— RECORD EXCERPTS —
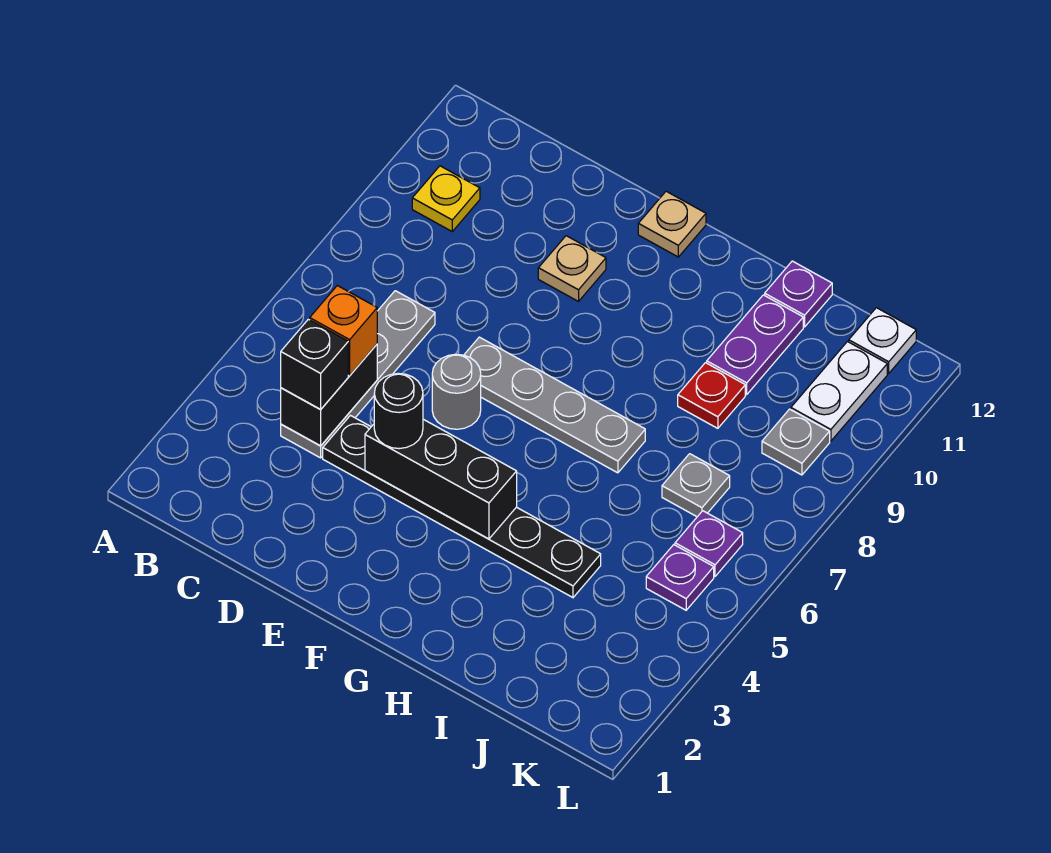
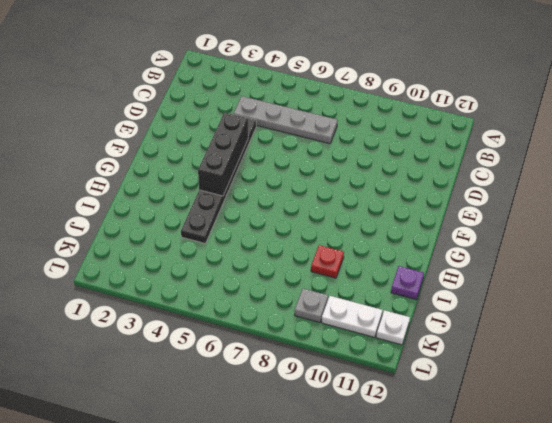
none -> yellow plate B10 level 1
none -> grey round brick E6 level 1
none -> grey plate E7:H7 level 1

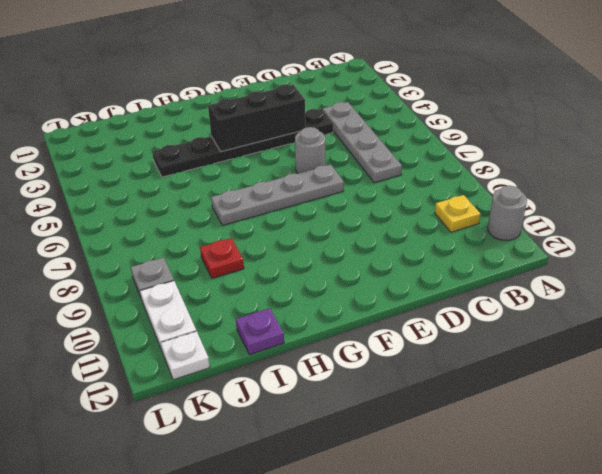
grey round brick A11 level 1 -> none
none -> tan plate E10 level 1
none -> tan plate F12 level 1
none -> purple plate I10:I11 level 1

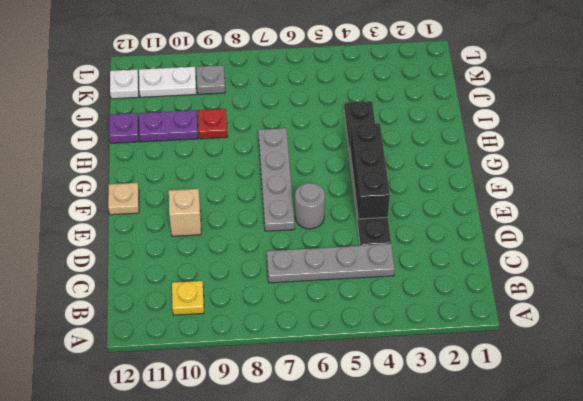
tan brick E10 level 1 -> tan plate E10 level 1
none -> grey plate J7 level 1
none -> purple plate K5 level 1
none -> purple plate K6 level 1

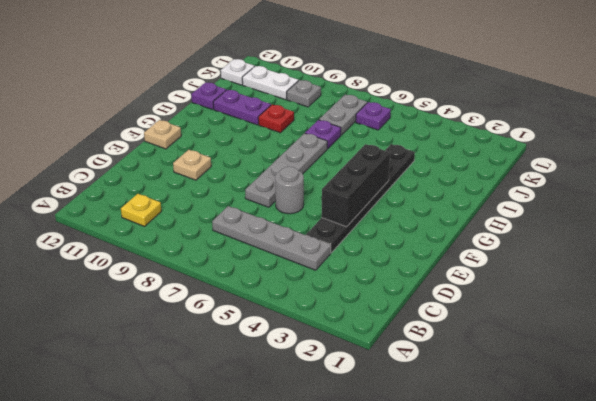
purple plate I7 level 1 -> purple plate K5 level 1
grey plate J7:K7 level 1 -> grey plate J7 level 1
none -> black brick C4:C5 level 2
none -> black brick C4 level 3
none -> orange brick C5 level 3

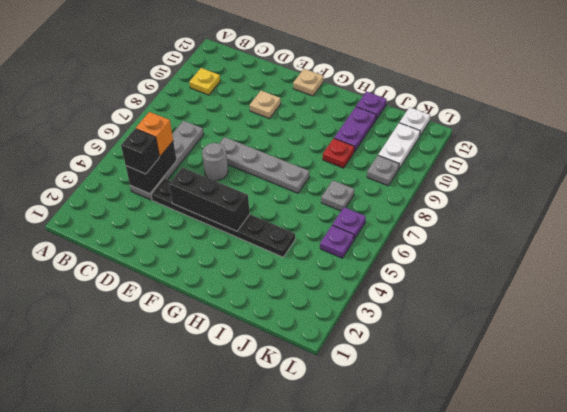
none -> black round brick E4 level 3

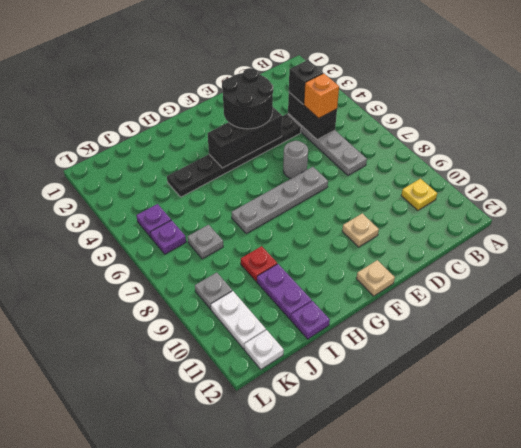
black round brick E3:F4 level 3 -> black round brick E4 level 3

— WORK TO COMPLETE —
Print only the lines running from the line that contains "none -> tan plate E10 level 1" to the final line of the listing, both included. Omit every picture.

— WRITTEN RESPONSE —
none -> tan plate E10 level 1
none -> tan plate F12 level 1
none -> purple plate I10:I11 level 1

tan brick E10 level 1 -> tan plate E10 level 1
none -> grey plate J7 level 1
none -> purple plate K5 level 1
none -> purple plate K6 level 1

purple plate I7 level 1 -> purple plate K5 level 1
grey plate J7:K7 level 1 -> grey plate J7 level 1
none -> black brick C4:C5 level 2
none -> black brick C4 level 3
none -> orange brick C5 level 3

none -> black round brick E4 level 3

black round brick E3:F4 level 3 -> black round brick E4 level 3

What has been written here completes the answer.